» ASSIGNMENT
Retype only the lines below from the one with "building: [398,55,445,120] -> none" to the one with "building: none -> [330,23,410,120]", inclusive, skipping every image.

» SUPPLIED RECORDS
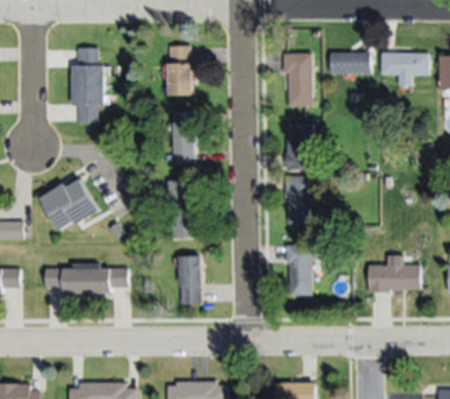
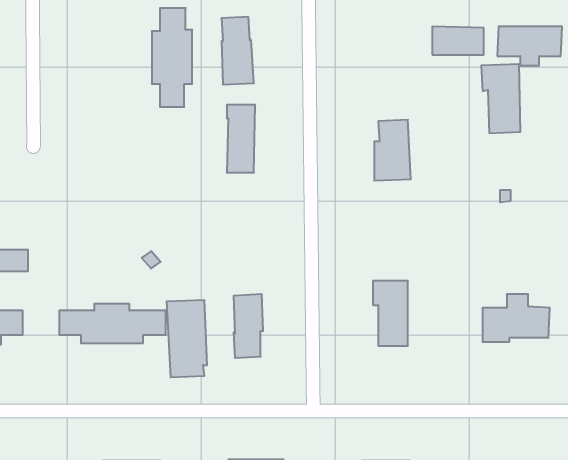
building: [72,48,103,123] -> [152,8,192,107]
building: [282,53,312,106] -> [481,64,520,133]
building: [285,177,311,223] -> none
building: [40,180,97,229] -> none
building: [167,180,198,239] -> [167,300,207,377]

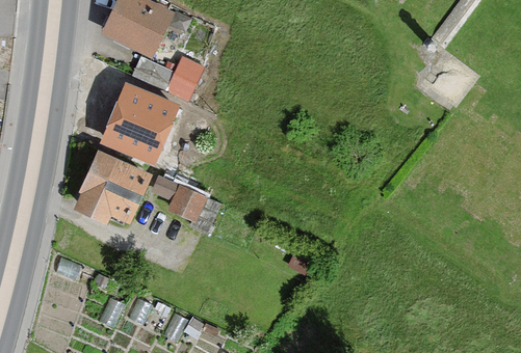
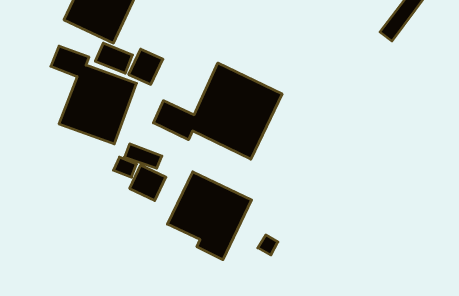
building: none -> [153,63,282,159]
building: [74,147,151,221] -> none
building: none -> [167,172,252,260]

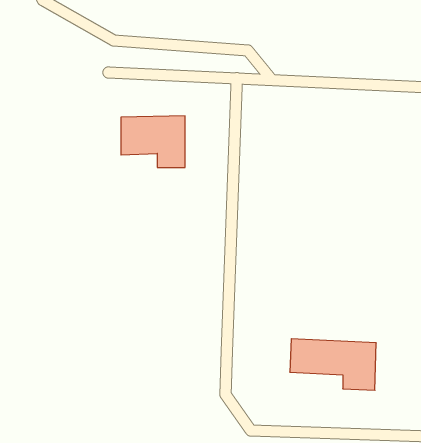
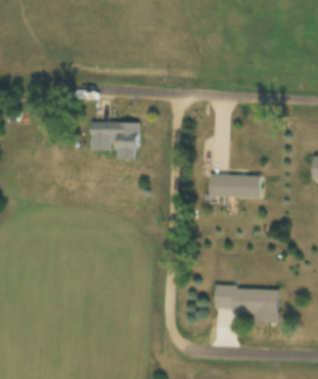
building: none -> [209,174,261,197]

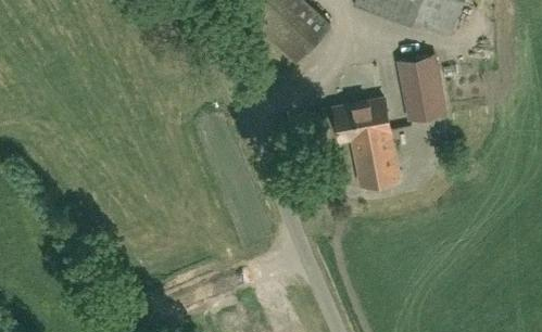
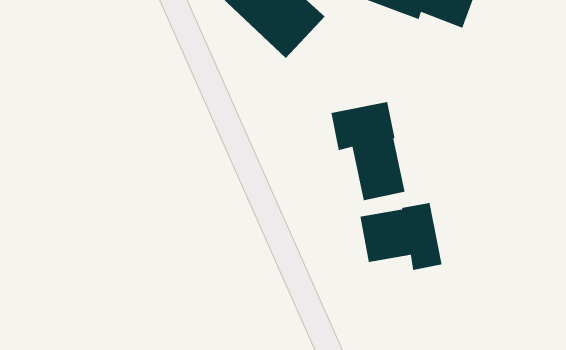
building: [398,55,445,120] -> none
building: none -> [359,202,442,271]

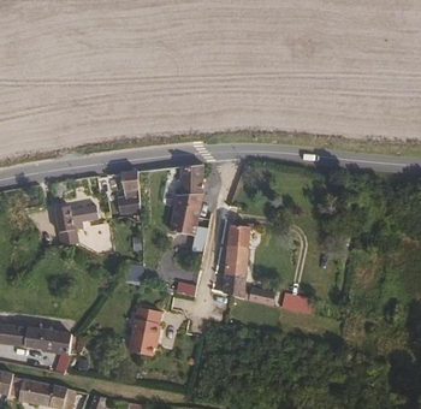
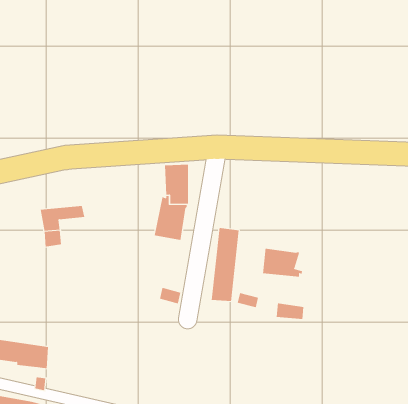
building: [115,170,140,209] -> none
building: none -> [262,248,303,278]
building: [130,307,164,355] -> none

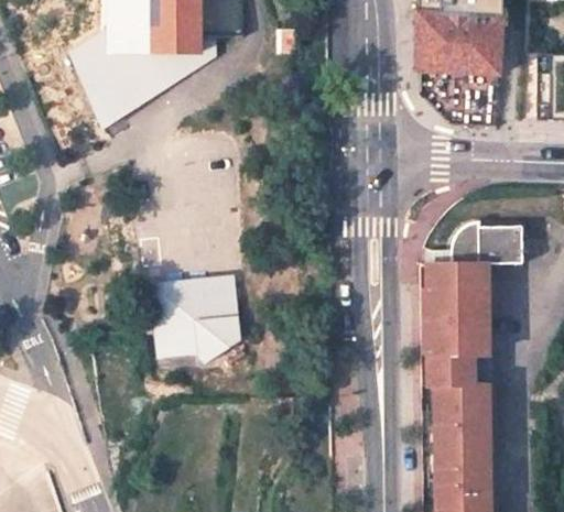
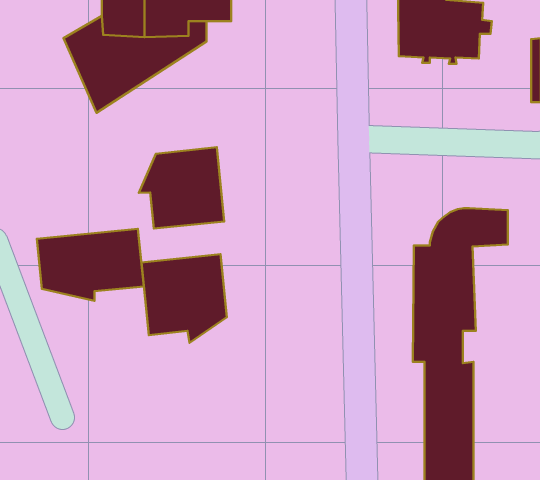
building: none -> [139,147,224,229]
building: none -> [37,229,144,301]

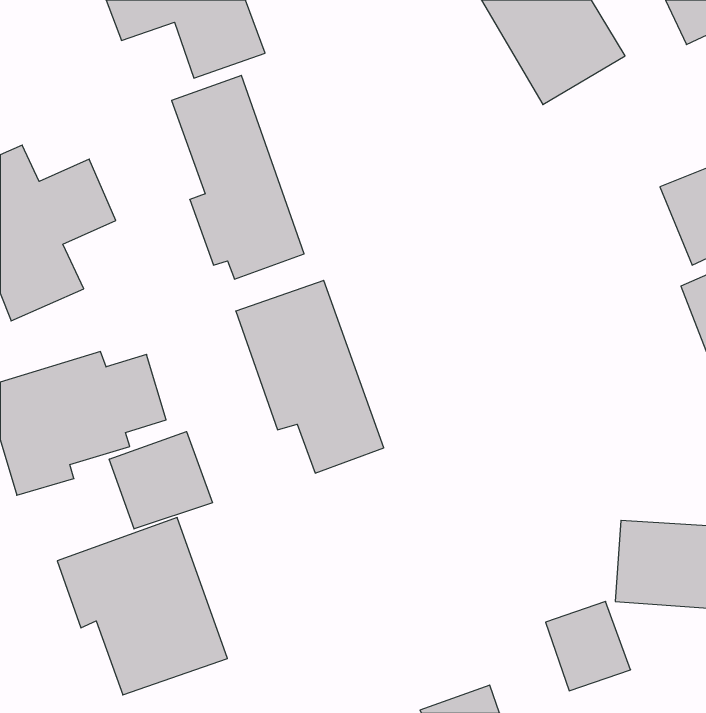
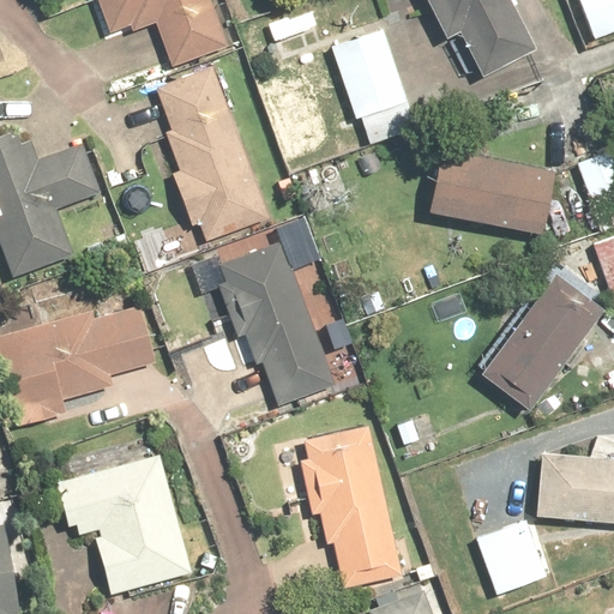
building: none -> [330,23,410,120]
building: none -> [423,145,556,233]
building: none -> [474,267,604,411]
building: [109,432,212,529] -> none
building: none -> [294,427,414,592]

» ANSWER SPACE
building: [398,55,445,120] -> none
building: none -> [359,202,442,271]

building: [115,170,140,209] -> none
building: none -> [262,248,303,278]
building: [130,307,164,355] -> none

building: none -> [139,147,224,229]
building: none -> [37,229,144,301]

building: none -> [330,23,410,120]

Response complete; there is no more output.